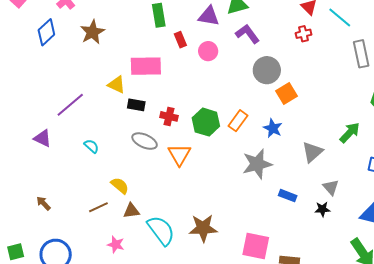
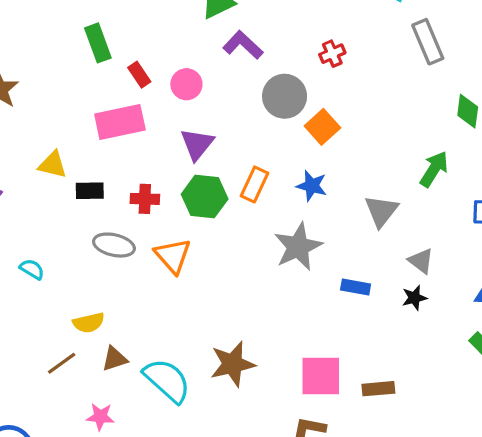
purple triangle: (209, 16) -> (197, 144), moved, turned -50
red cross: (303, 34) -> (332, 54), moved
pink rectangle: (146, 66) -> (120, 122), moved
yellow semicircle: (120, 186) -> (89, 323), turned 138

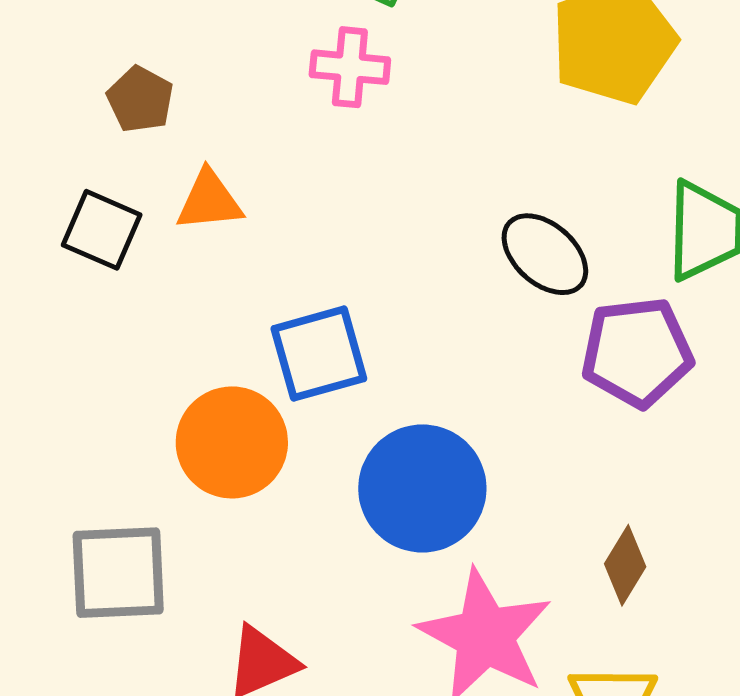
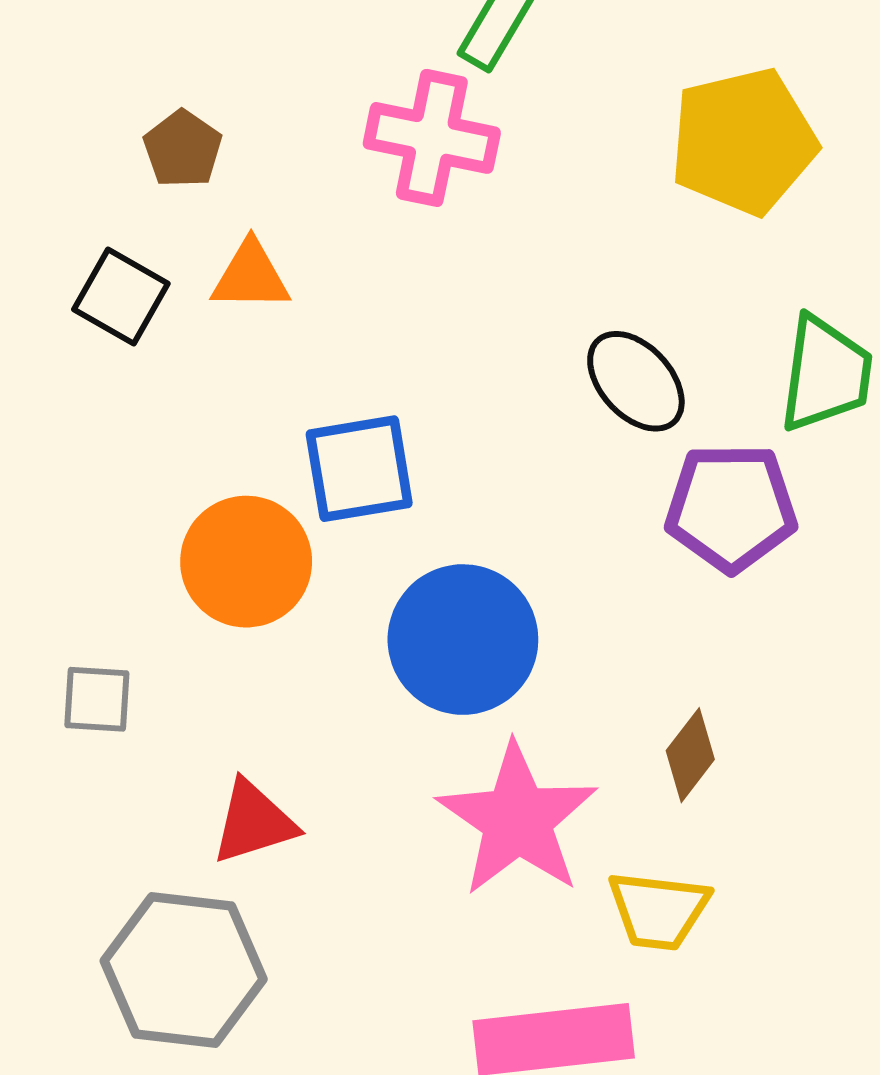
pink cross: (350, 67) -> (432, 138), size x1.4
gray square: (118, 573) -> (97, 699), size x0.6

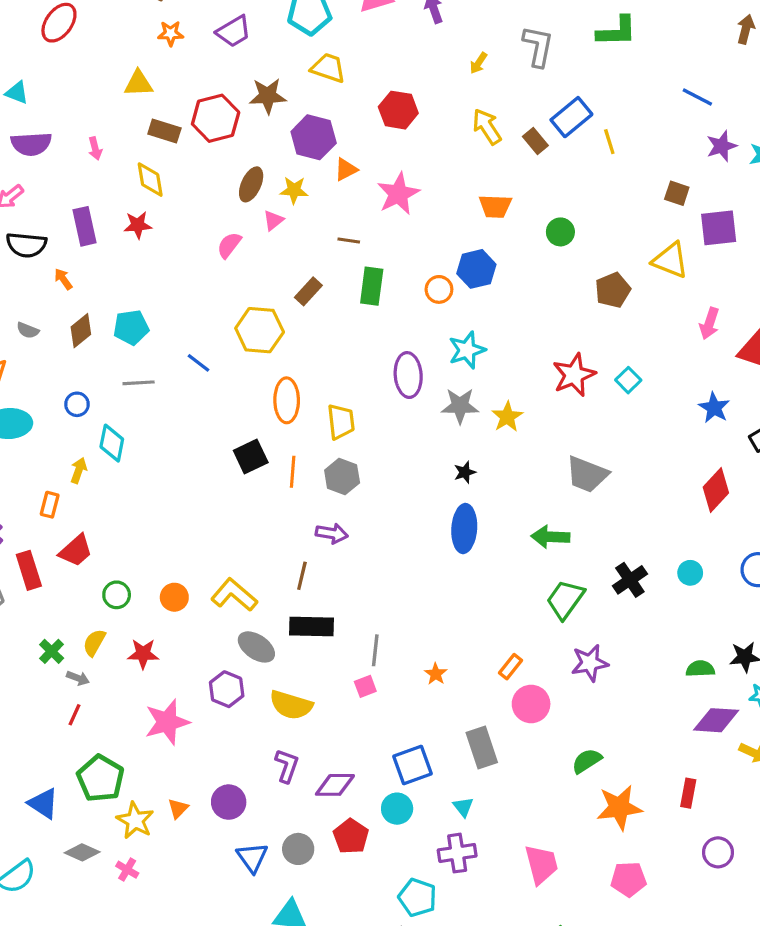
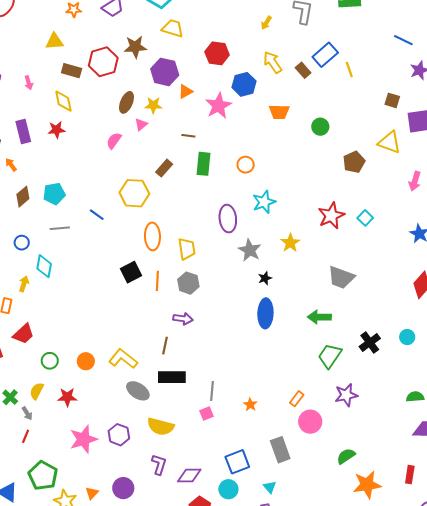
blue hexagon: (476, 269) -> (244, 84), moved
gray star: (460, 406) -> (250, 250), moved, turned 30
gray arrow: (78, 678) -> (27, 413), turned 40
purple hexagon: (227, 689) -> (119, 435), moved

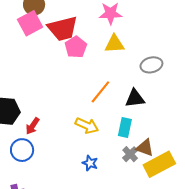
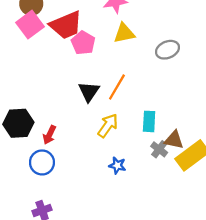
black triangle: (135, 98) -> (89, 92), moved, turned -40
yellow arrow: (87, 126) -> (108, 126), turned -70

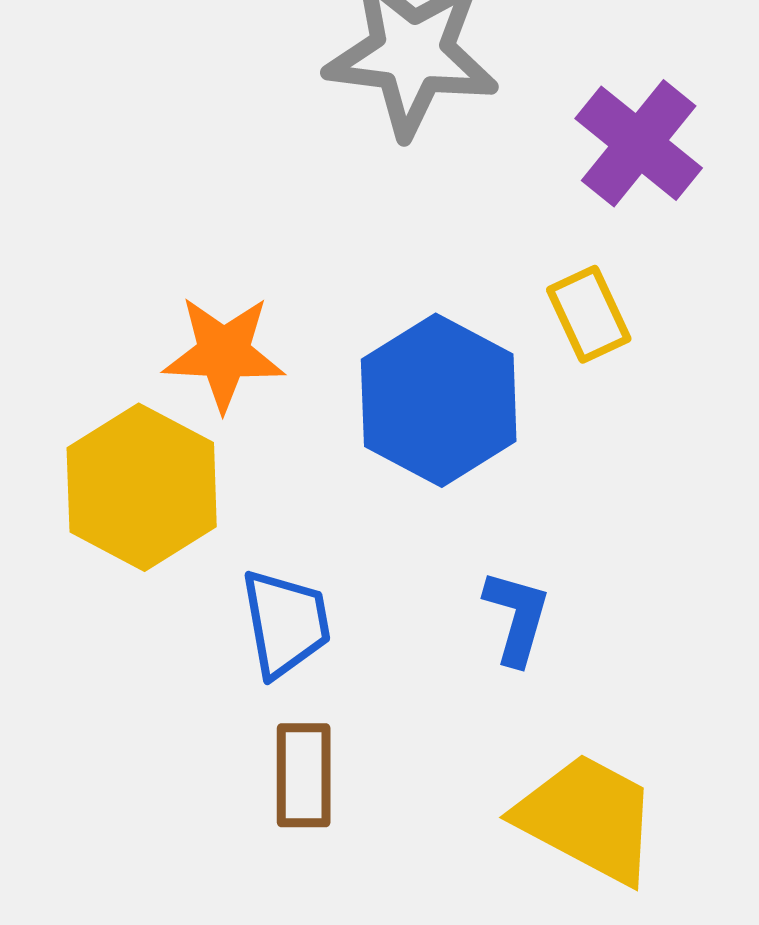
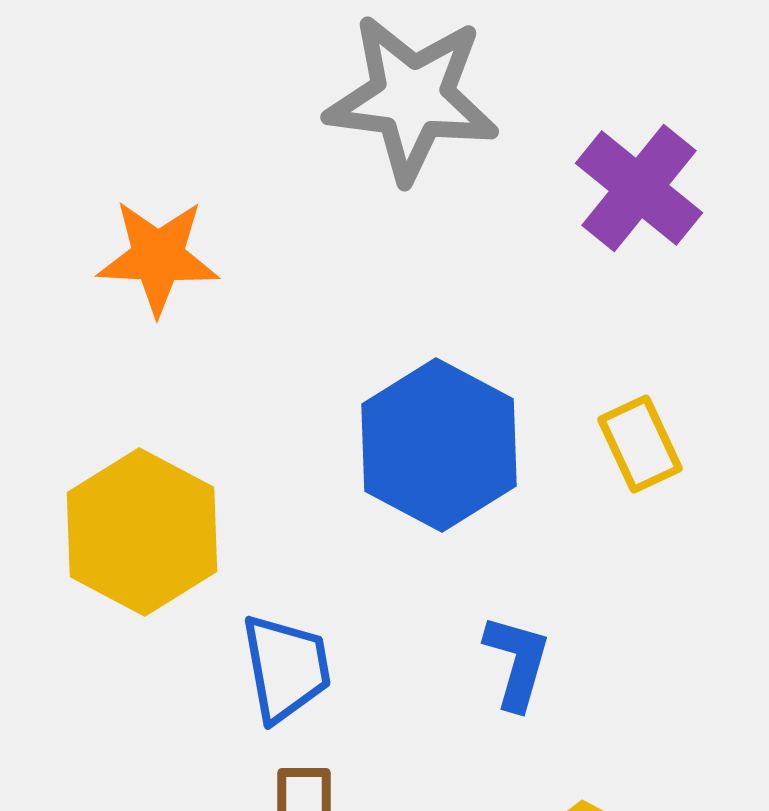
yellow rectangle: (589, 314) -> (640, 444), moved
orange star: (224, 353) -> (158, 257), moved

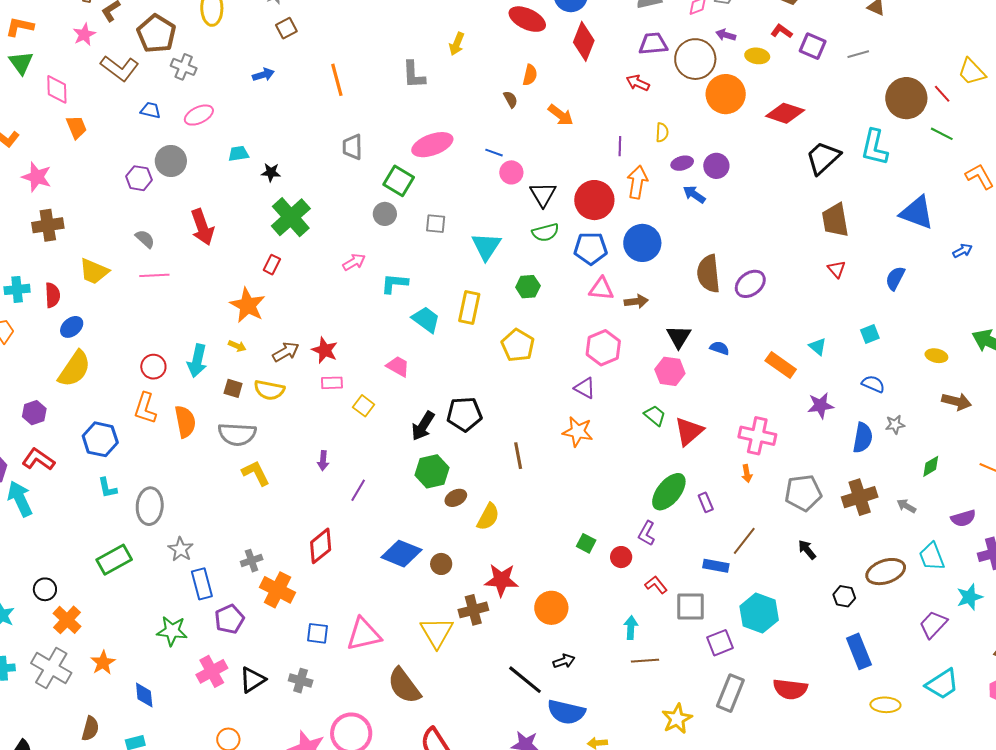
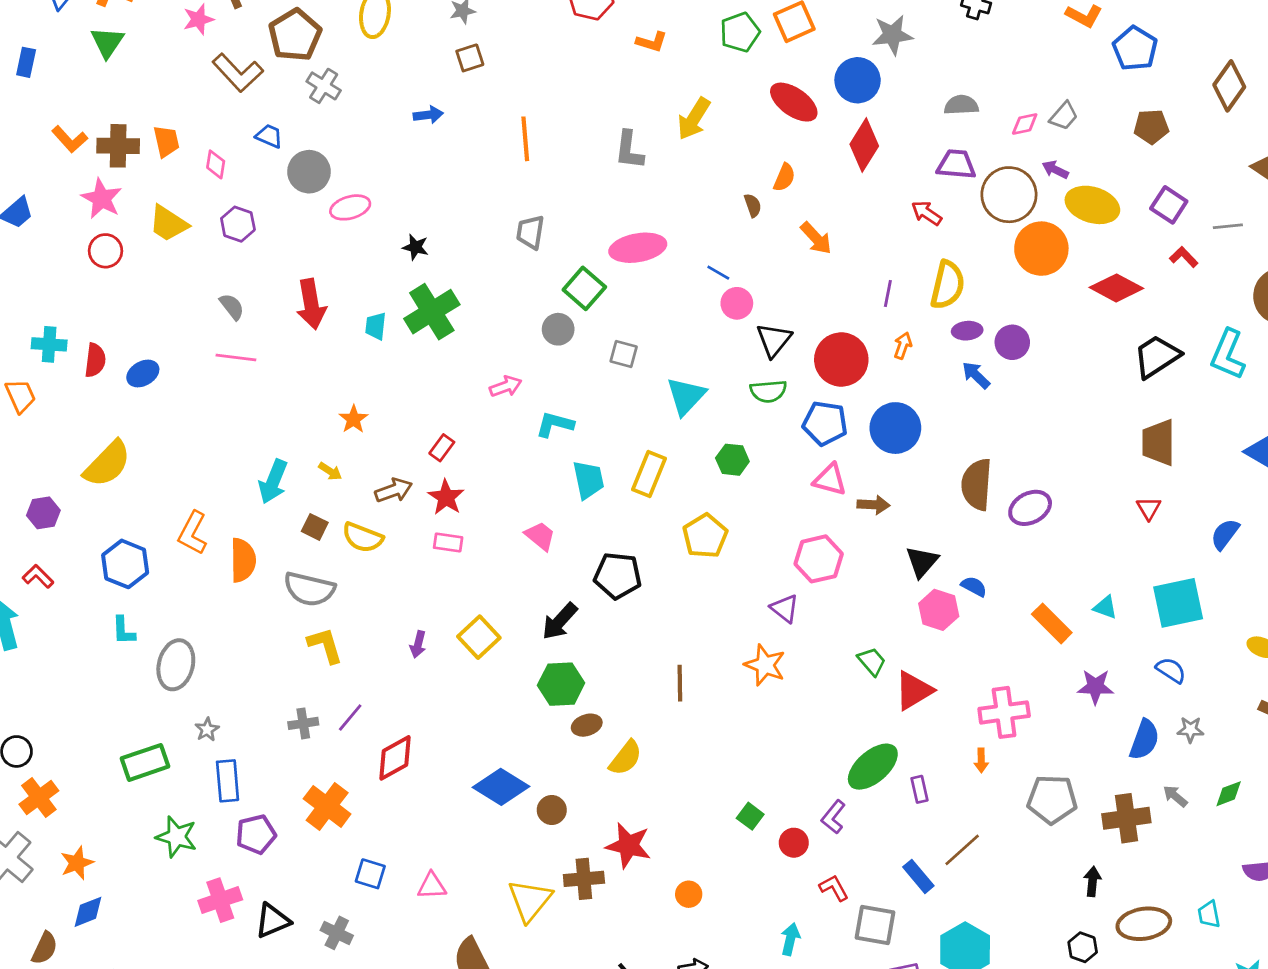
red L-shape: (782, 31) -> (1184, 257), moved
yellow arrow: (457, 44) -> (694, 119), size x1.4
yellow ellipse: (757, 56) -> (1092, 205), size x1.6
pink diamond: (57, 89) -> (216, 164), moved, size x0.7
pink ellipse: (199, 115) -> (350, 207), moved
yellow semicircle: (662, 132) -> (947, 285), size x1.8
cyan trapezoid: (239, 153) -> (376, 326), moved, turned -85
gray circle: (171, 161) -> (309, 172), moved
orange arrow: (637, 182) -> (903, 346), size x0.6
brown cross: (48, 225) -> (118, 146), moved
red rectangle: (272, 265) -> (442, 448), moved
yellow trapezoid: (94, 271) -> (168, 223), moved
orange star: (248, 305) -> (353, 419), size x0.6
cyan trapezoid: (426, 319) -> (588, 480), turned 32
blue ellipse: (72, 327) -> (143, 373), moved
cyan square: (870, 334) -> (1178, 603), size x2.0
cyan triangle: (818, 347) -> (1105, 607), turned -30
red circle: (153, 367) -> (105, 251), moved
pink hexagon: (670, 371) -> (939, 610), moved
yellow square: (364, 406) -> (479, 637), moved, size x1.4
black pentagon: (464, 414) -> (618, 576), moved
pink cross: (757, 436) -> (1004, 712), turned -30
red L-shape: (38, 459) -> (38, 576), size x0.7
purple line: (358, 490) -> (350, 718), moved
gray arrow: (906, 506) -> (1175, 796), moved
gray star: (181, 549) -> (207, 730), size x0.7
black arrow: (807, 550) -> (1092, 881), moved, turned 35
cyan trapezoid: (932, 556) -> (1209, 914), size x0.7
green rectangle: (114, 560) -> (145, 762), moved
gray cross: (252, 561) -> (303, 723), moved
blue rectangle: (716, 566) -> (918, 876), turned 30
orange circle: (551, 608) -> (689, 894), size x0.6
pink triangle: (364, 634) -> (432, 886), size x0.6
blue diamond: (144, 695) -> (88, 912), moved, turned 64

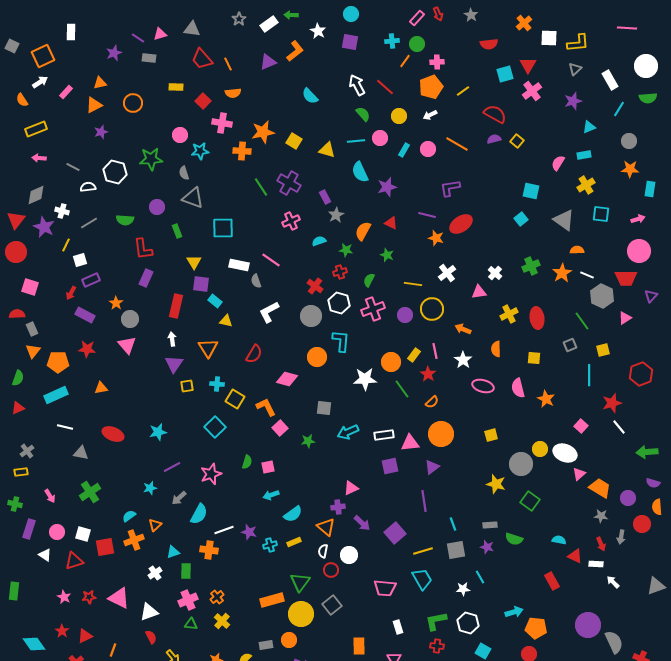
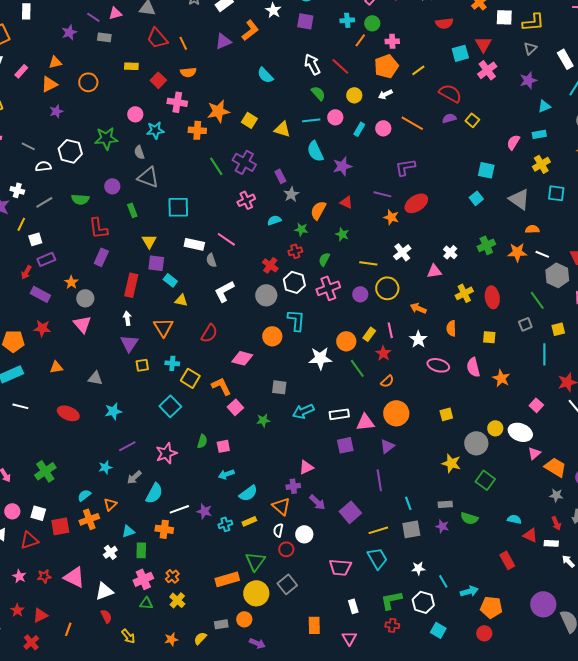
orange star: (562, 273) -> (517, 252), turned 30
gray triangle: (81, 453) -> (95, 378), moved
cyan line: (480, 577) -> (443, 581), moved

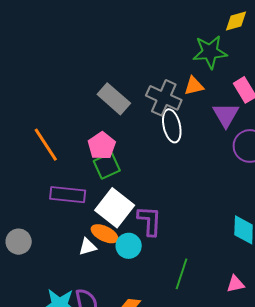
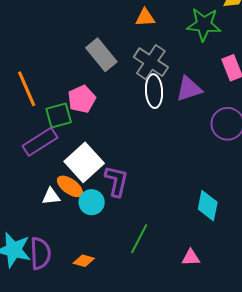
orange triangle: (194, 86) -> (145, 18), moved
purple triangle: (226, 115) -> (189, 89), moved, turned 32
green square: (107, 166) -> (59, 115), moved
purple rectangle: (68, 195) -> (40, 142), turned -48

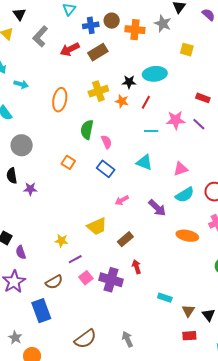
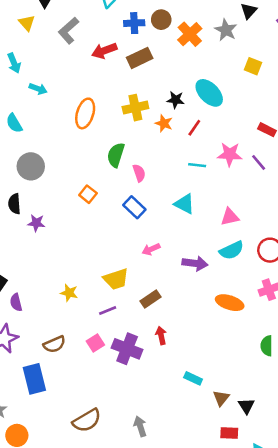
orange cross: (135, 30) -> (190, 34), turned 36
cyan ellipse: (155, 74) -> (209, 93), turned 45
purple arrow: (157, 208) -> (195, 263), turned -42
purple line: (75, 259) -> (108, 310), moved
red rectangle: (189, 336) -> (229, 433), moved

##############################

- [Work request]: Of the records above, print only the lines from the one containing "black arrow: (807, 550)" through the one containing "orange triangle: (194, 86)", inclusive and unaltered, leaving out pictures.

- [Reply]:
black arrow: (807, 550) -> (1092, 881), moved, turned 35
cyan trapezoid: (932, 556) -> (1209, 914), size x0.7
green rectangle: (114, 560) -> (145, 762), moved
gray cross: (252, 561) -> (303, 723), moved
blue rectangle: (716, 566) -> (918, 876), turned 30
orange circle: (551, 608) -> (689, 894), size x0.6
pink triangle: (364, 634) -> (432, 886), size x0.6
blue diamond: (144, 695) -> (88, 912), moved, turned 64

orange star: (562, 273) -> (517, 252), turned 30
gray triangle: (81, 453) -> (95, 378), moved
cyan line: (480, 577) -> (443, 581), moved

orange triangle: (194, 86) -> (145, 18), moved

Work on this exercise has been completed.